=== EXTRACTED RECORDS ===

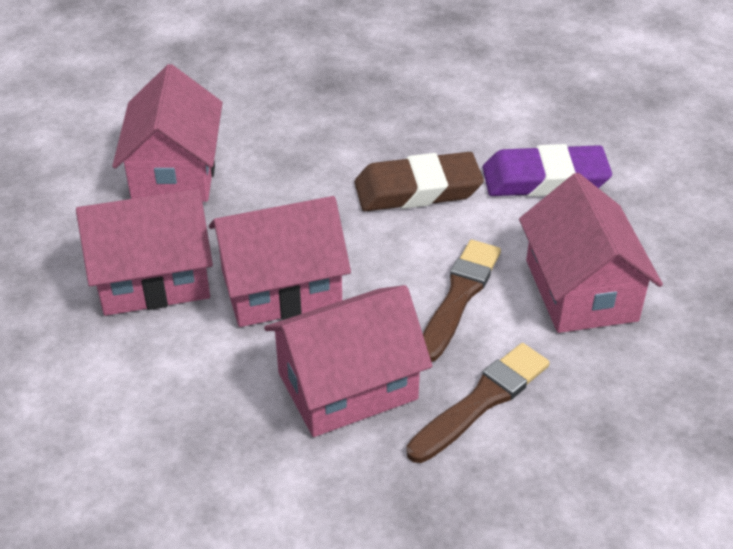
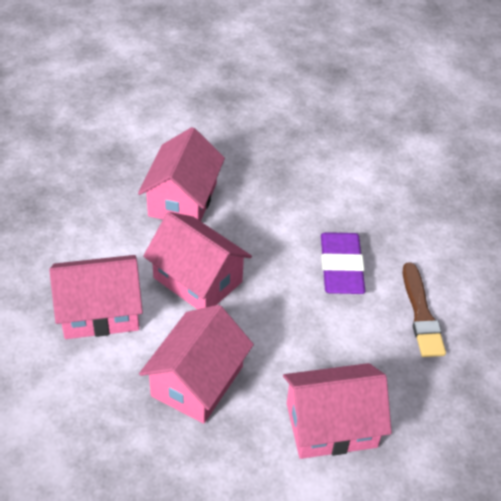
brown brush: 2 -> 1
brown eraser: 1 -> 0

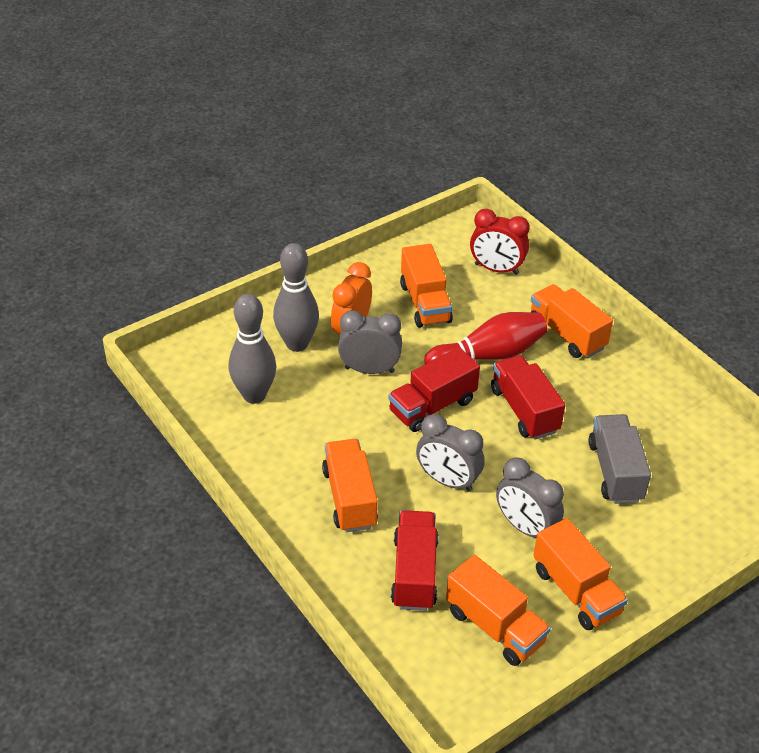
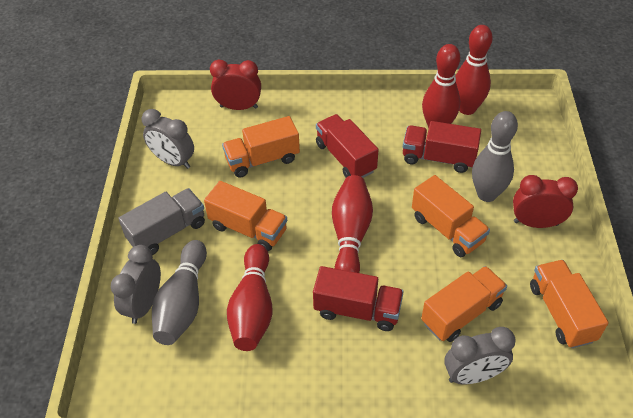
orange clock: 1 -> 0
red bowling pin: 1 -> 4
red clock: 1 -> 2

===
=== EXTRACTED RECORDS ===

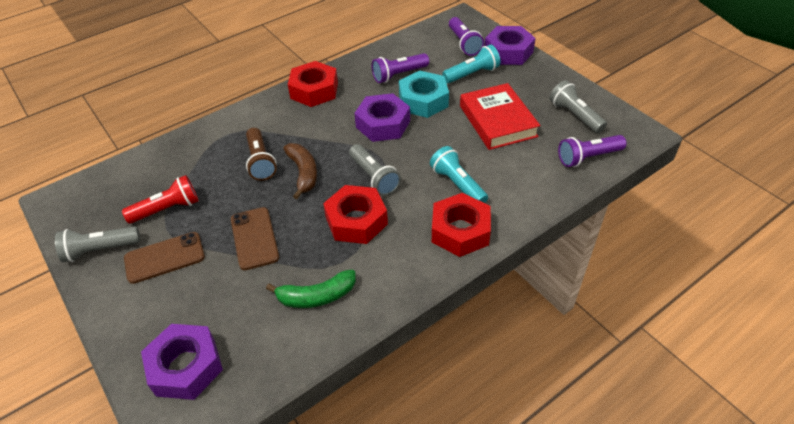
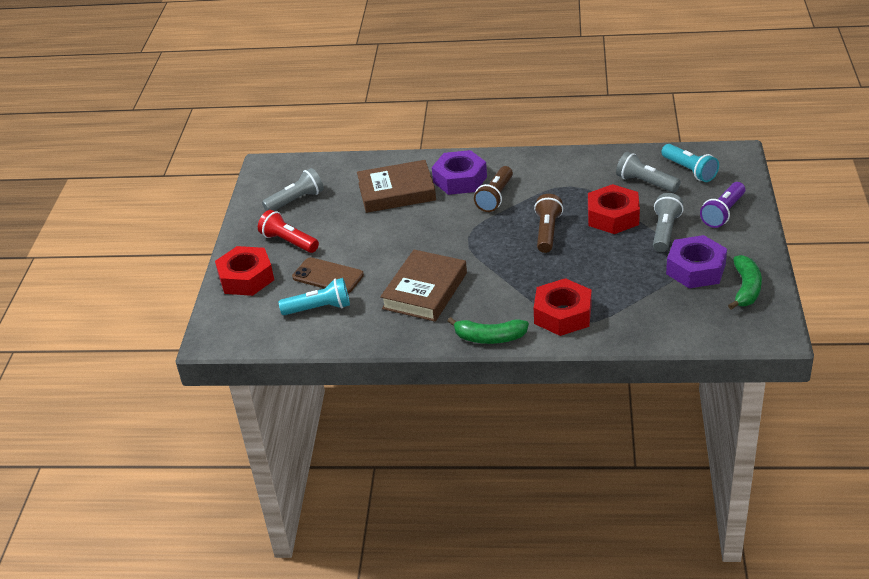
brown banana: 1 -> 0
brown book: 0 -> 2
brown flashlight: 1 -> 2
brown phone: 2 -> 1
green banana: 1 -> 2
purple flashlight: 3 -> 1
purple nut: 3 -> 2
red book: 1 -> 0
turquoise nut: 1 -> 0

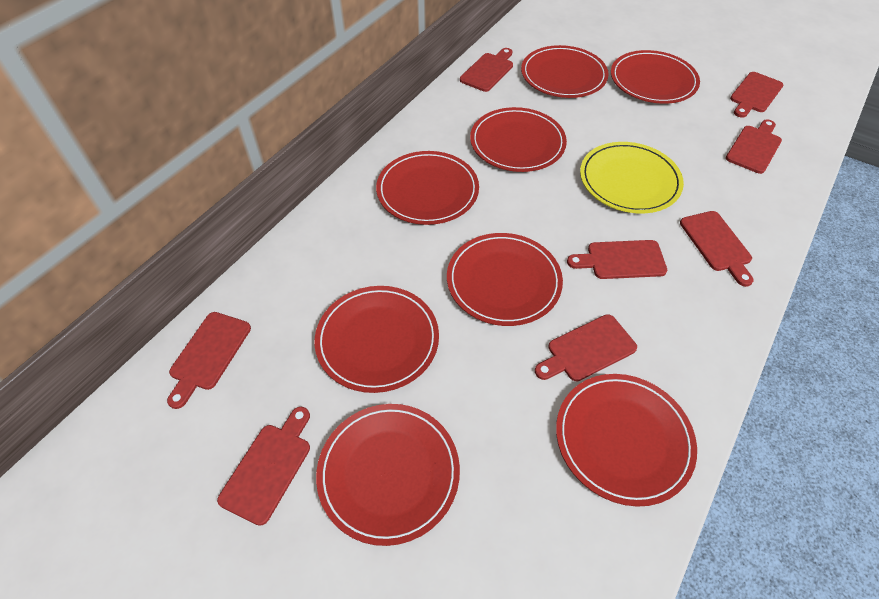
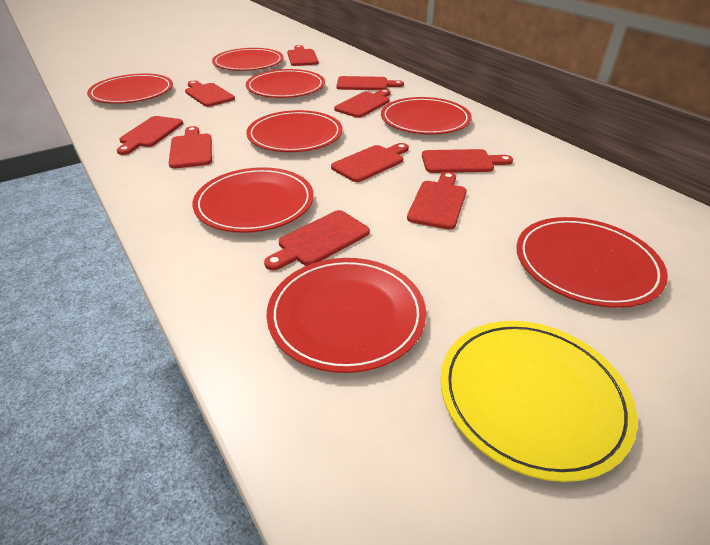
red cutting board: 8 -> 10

===
=== EXTRACTED RECORDS ===

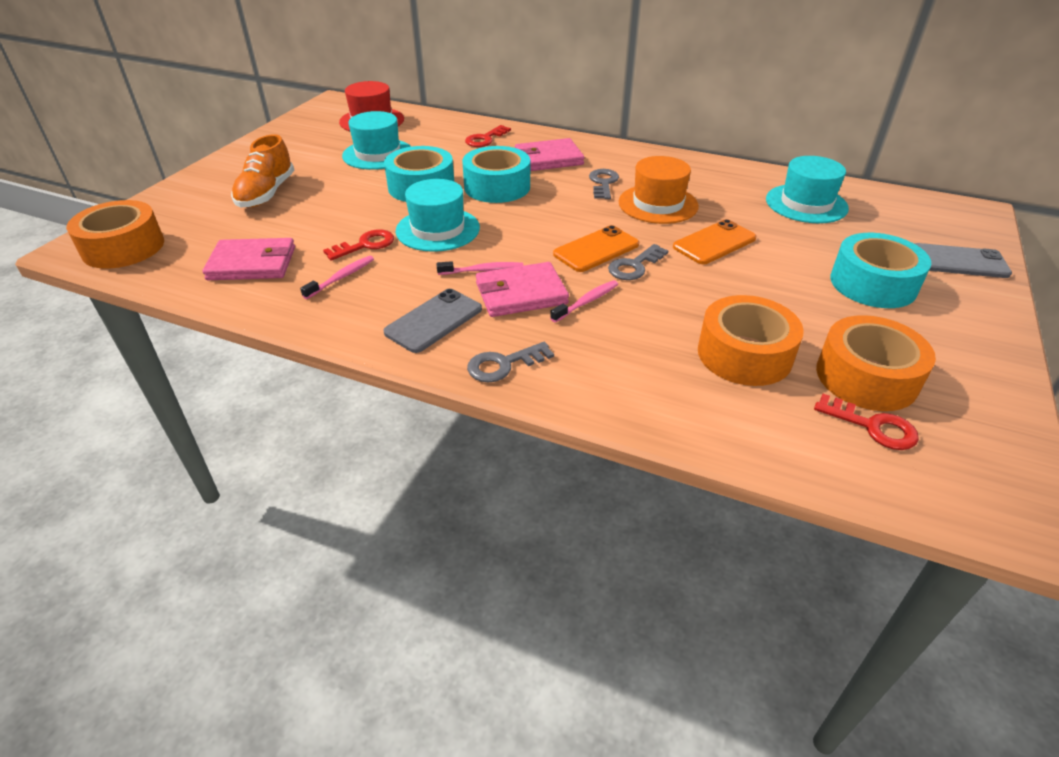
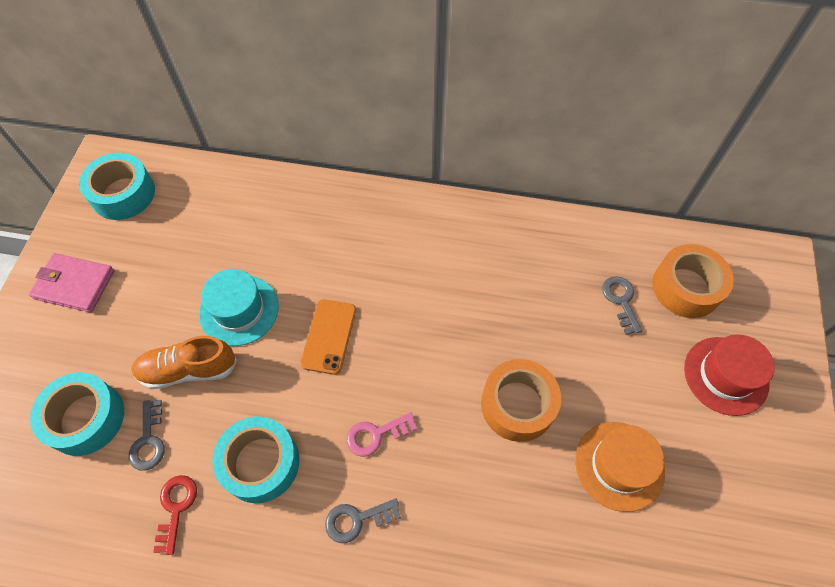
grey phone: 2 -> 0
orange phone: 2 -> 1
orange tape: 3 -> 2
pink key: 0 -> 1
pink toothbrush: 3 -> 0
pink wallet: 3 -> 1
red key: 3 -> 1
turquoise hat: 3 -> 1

===

ASSIGNMENT: Look through the entries above and say how many lines hold the word "brown", giving the number alone.

EXERCISE RESULT: 6